- [Instructions to follow] Your reproduction of the entries should be exact and should contain no pictures.

*** Opening of Material supplied ***

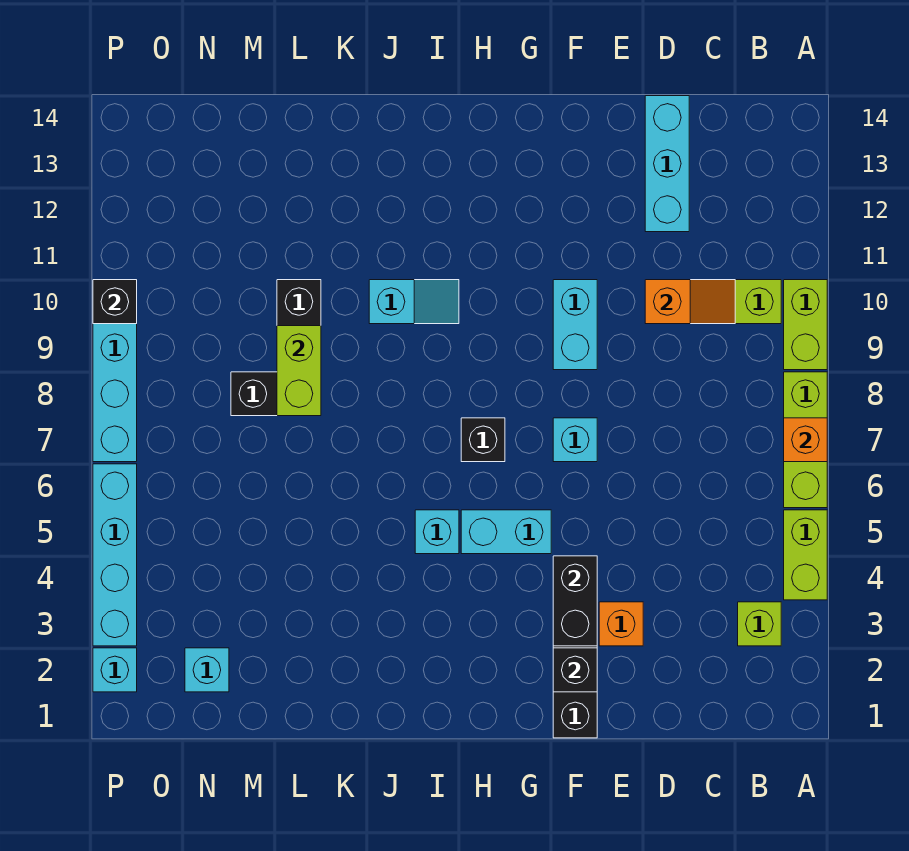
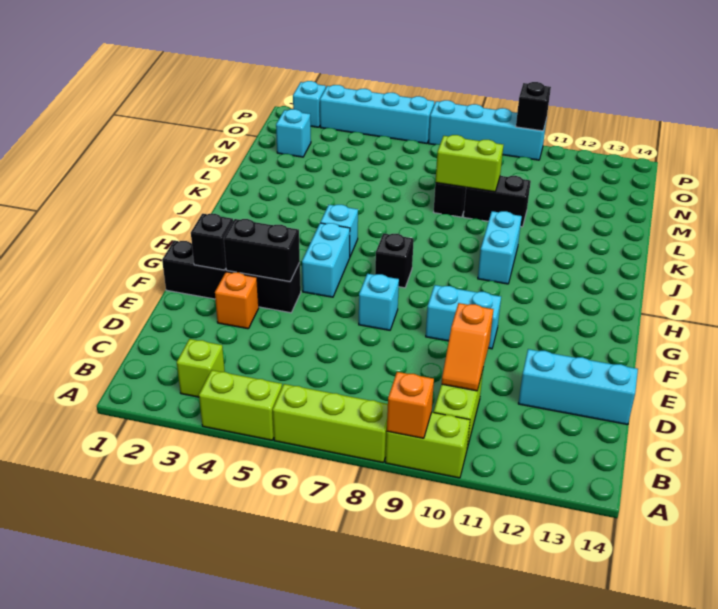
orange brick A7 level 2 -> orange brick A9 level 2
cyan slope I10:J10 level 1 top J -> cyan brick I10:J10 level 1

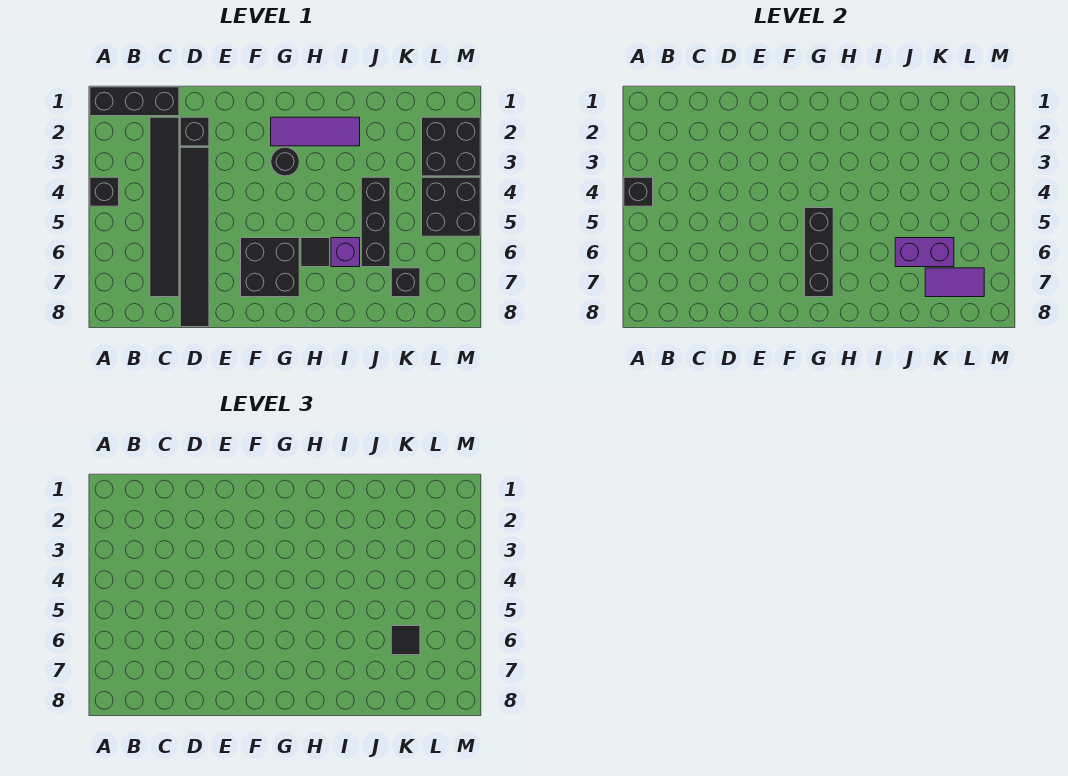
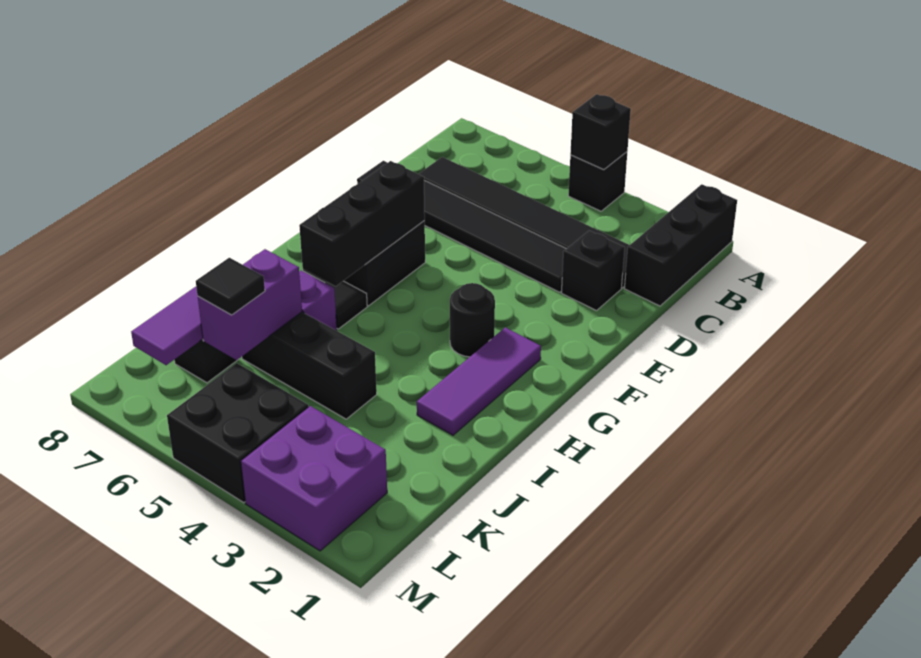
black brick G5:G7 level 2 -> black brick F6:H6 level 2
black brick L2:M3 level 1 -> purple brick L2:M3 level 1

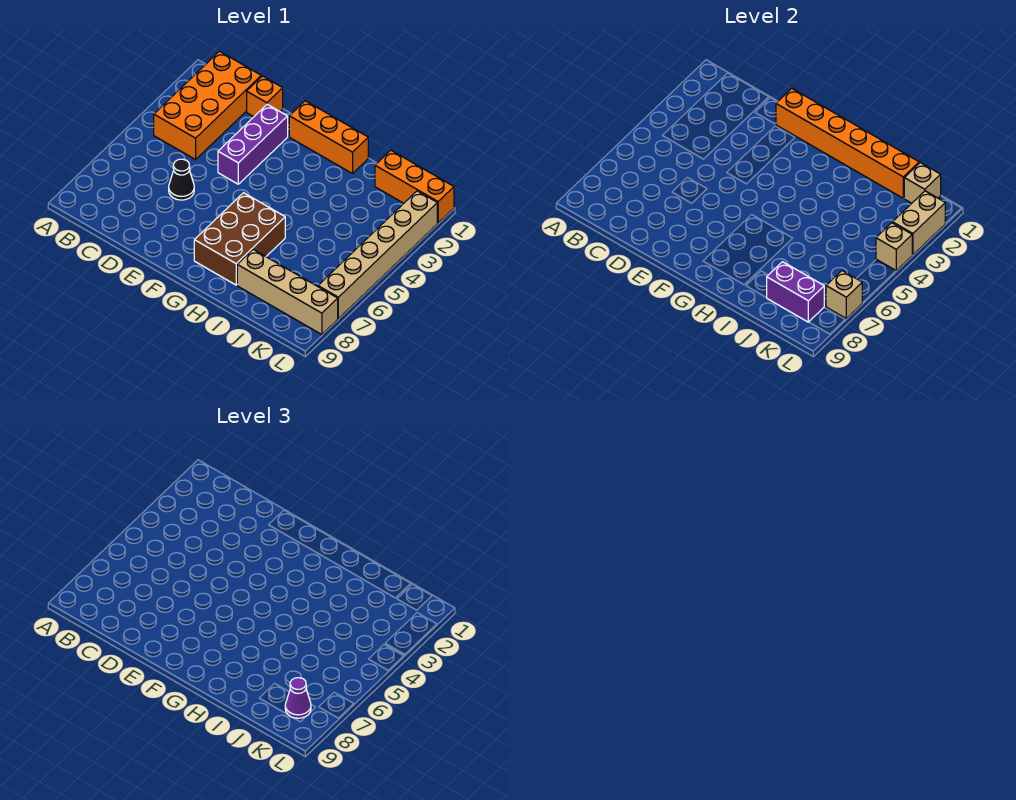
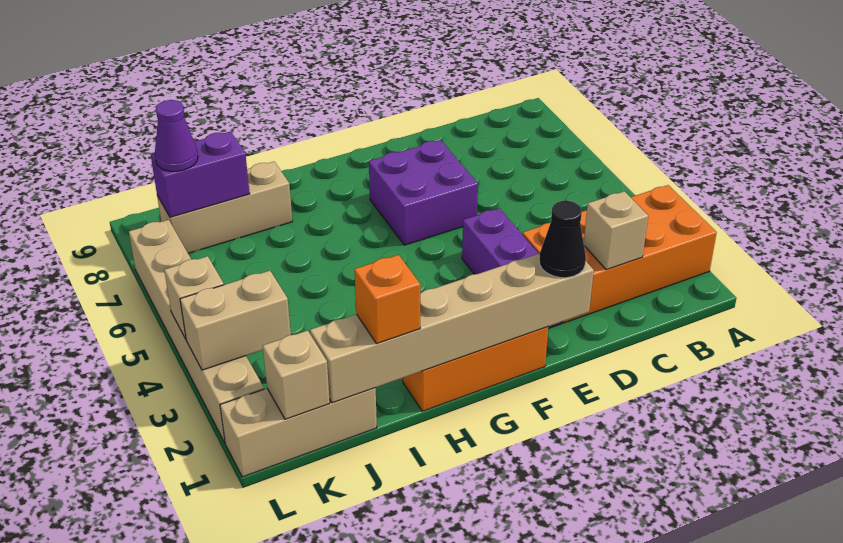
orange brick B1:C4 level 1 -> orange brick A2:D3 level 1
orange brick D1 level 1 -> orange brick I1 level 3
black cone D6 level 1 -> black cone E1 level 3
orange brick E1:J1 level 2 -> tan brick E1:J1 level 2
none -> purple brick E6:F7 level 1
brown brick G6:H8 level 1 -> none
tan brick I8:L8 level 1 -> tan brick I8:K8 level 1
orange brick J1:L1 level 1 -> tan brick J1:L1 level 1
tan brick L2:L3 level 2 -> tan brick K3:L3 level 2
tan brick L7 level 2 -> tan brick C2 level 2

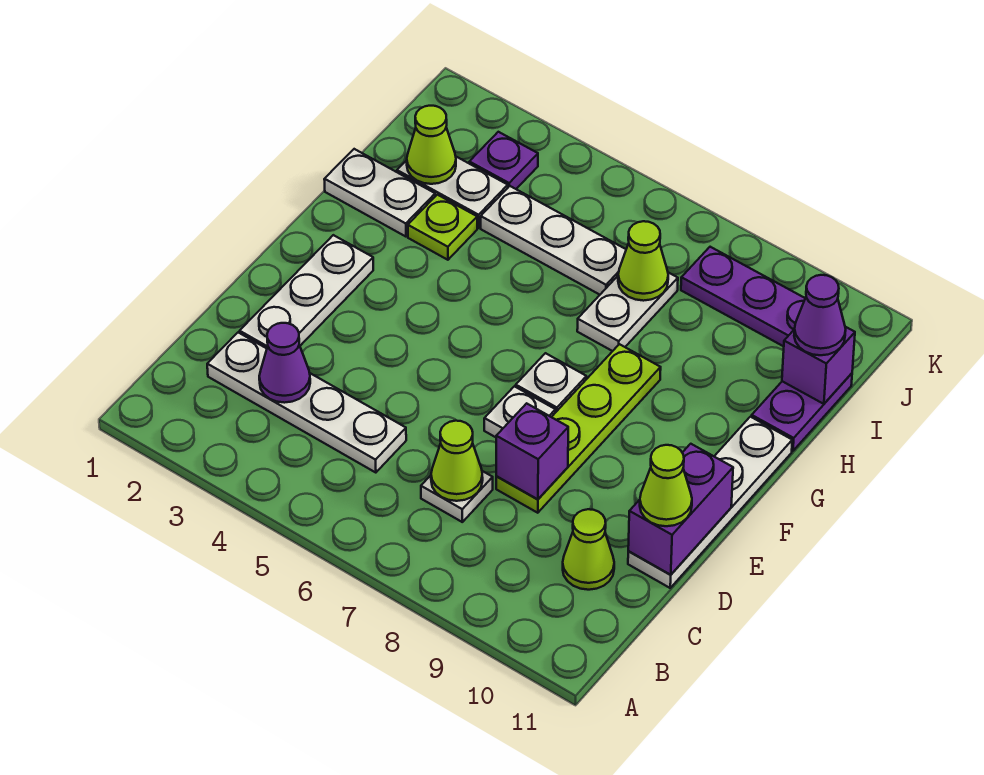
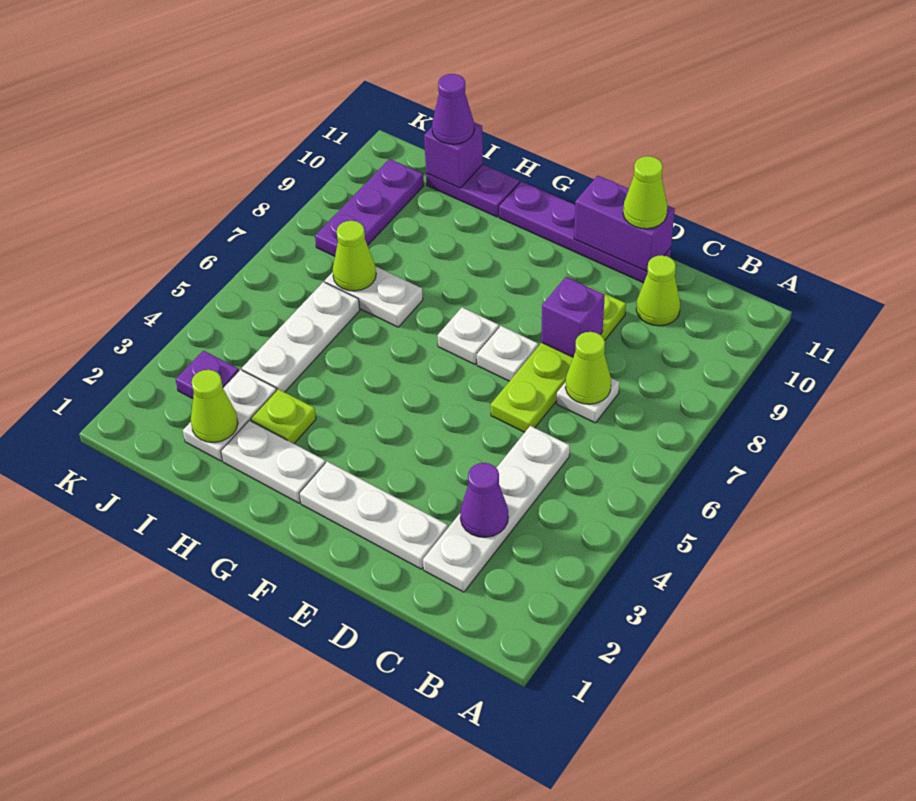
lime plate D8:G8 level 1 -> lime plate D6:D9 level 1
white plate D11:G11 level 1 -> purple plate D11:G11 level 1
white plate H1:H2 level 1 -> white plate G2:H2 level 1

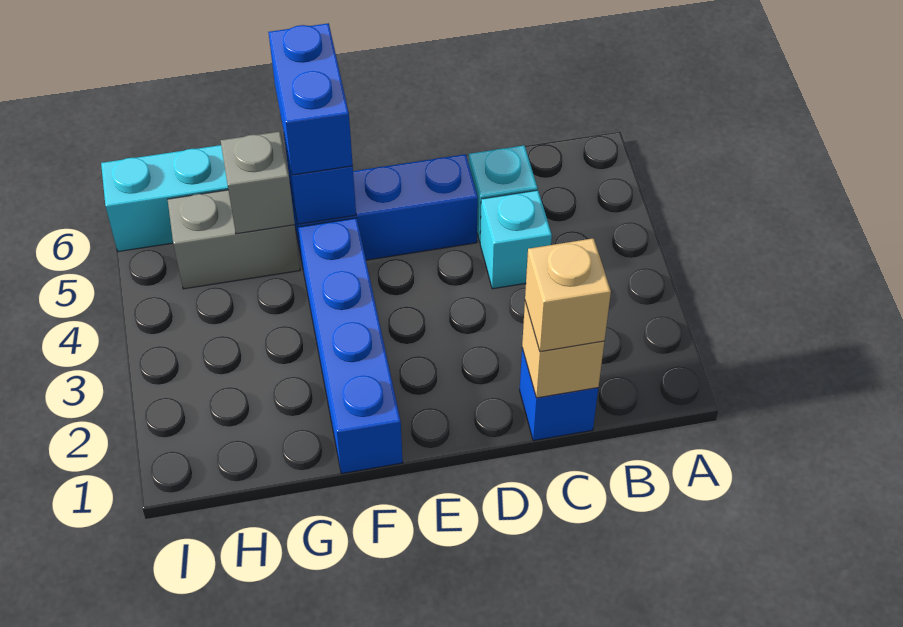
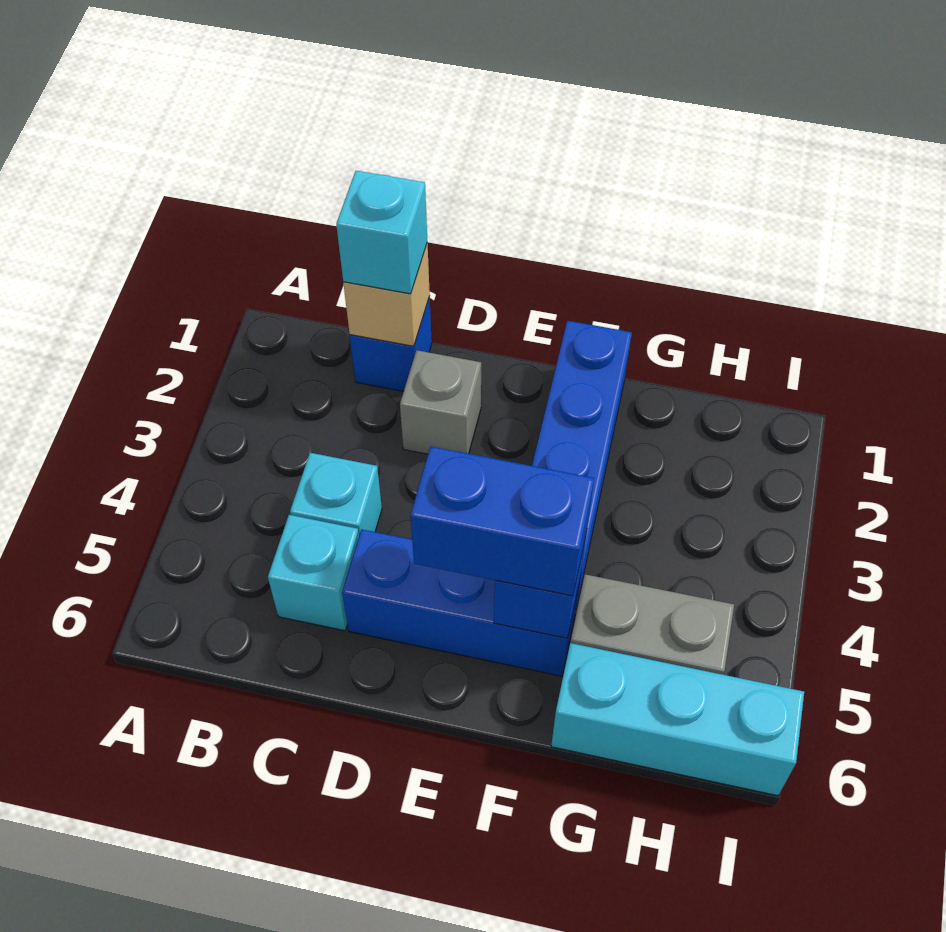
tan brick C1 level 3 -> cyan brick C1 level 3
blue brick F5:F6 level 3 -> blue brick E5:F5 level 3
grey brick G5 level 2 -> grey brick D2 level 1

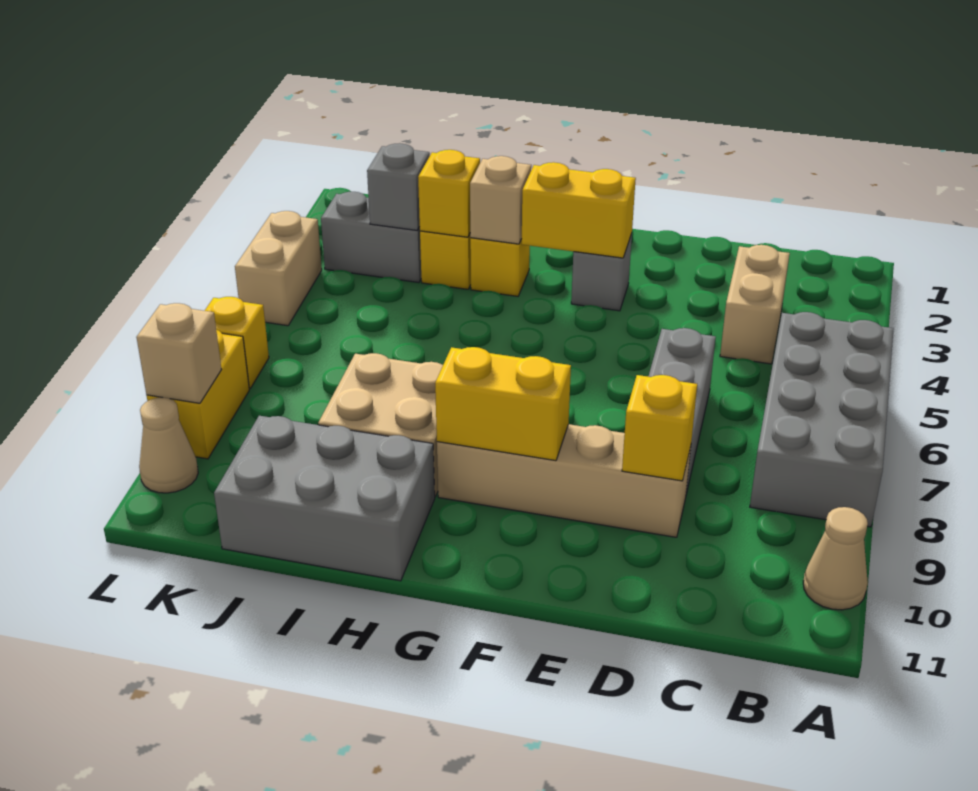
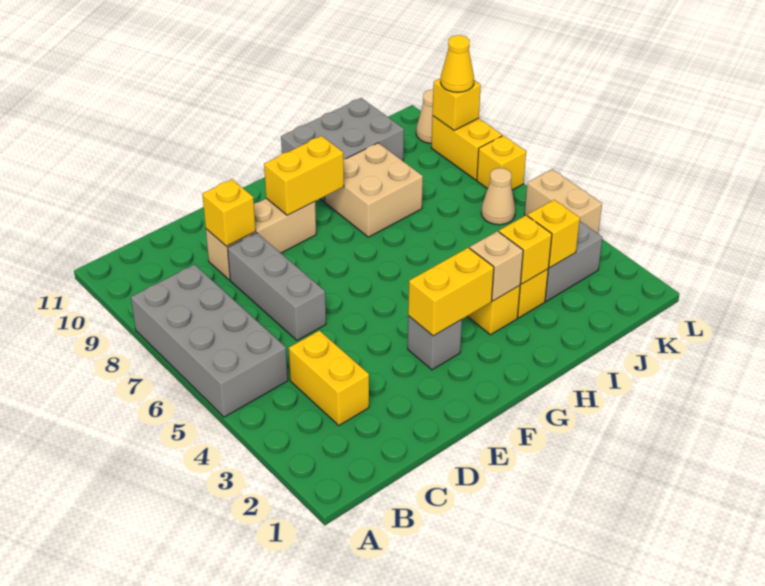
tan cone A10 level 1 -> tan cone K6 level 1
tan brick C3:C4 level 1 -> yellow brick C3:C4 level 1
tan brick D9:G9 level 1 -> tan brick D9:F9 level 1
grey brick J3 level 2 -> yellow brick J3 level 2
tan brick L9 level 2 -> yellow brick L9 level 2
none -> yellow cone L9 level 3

*** Close of Material supplied ***

- [Output]
orange brick A7 level 2 -> orange brick A9 level 2
cyan slope I10:J10 level 1 top J -> cyan brick I10:J10 level 1

black brick G5:G7 level 2 -> black brick F6:H6 level 2
black brick L2:M3 level 1 -> purple brick L2:M3 level 1

orange brick B1:C4 level 1 -> orange brick A2:D3 level 1
orange brick D1 level 1 -> orange brick I1 level 3
black cone D6 level 1 -> black cone E1 level 3
orange brick E1:J1 level 2 -> tan brick E1:J1 level 2
none -> purple brick E6:F7 level 1
brown brick G6:H8 level 1 -> none
tan brick I8:L8 level 1 -> tan brick I8:K8 level 1
orange brick J1:L1 level 1 -> tan brick J1:L1 level 1
tan brick L2:L3 level 2 -> tan brick K3:L3 level 2
tan brick L7 level 2 -> tan brick C2 level 2

lime plate D8:G8 level 1 -> lime plate D6:D9 level 1
white plate D11:G11 level 1 -> purple plate D11:G11 level 1
white plate H1:H2 level 1 -> white plate G2:H2 level 1

tan brick C1 level 3 -> cyan brick C1 level 3
blue brick F5:F6 level 3 -> blue brick E5:F5 level 3
grey brick G5 level 2 -> grey brick D2 level 1

tan cone A10 level 1 -> tan cone K6 level 1
tan brick C3:C4 level 1 -> yellow brick C3:C4 level 1
tan brick D9:G9 level 1 -> tan brick D9:F9 level 1
grey brick J3 level 2 -> yellow brick J3 level 2
tan brick L9 level 2 -> yellow brick L9 level 2
none -> yellow cone L9 level 3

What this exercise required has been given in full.